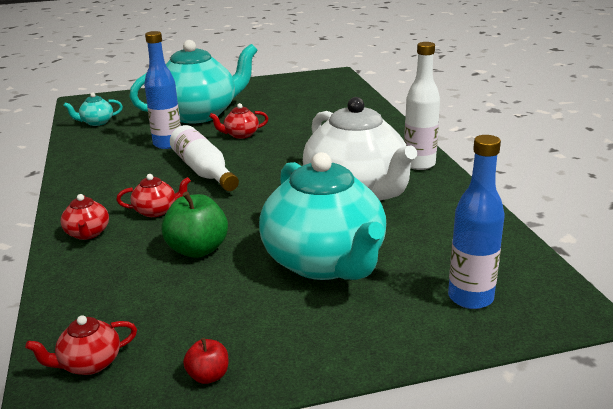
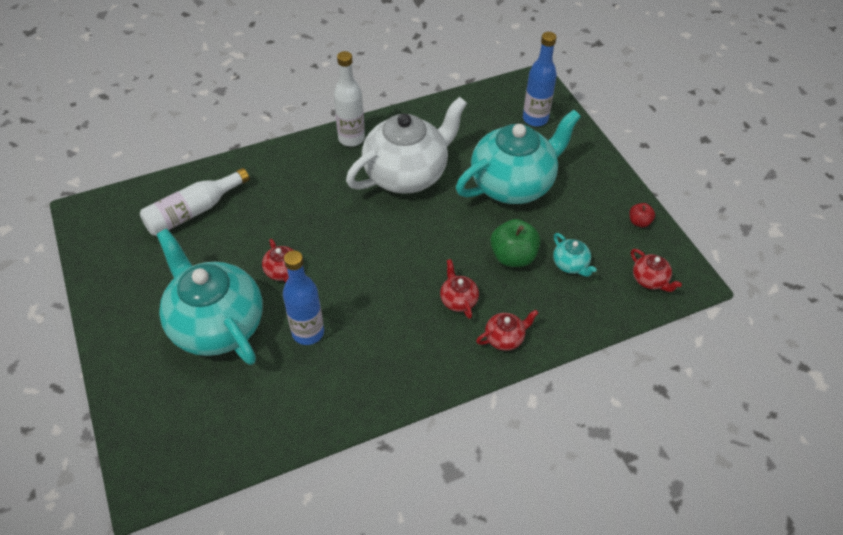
camera: 100 degrees left, 25 degrees up
(96, 122) = (236, 433): turquoise teapot -> turquoise teapot (570, 265)
(203, 171) = (374, 284): white bottle -> white bottle (194, 211)

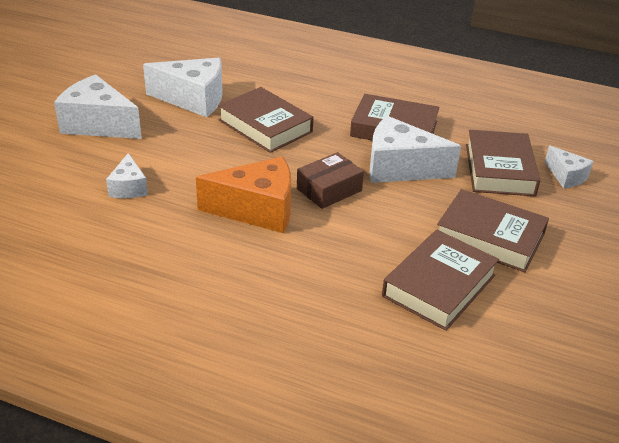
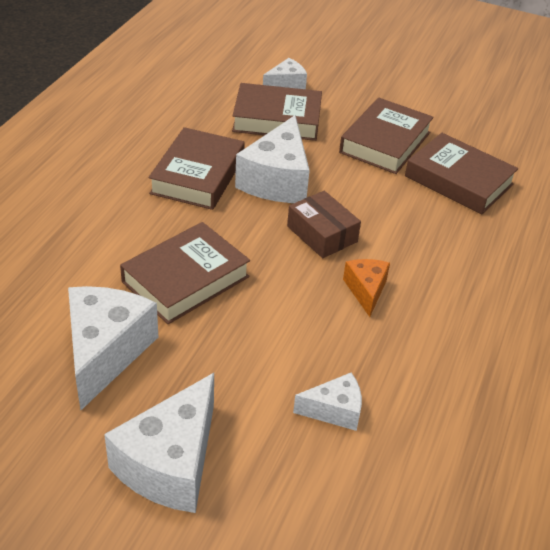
camera: 90 degrees left, 5 degrees up
(257, 210) = (366, 290): orange cheese -> orange cheese, size x0.54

Work to be completed. Produce an exact copy of only those lines that run from the line with "(203, 171) = (374, 284): white" to the final line of the records, including both; exclude images.

Solution to this problem.
(203, 171) = (374, 284): white bottle -> white bottle (194, 211)

camera: 90 degrees left, 5 degrees up
(257, 210) = (366, 290): orange cheese -> orange cheese, size x0.54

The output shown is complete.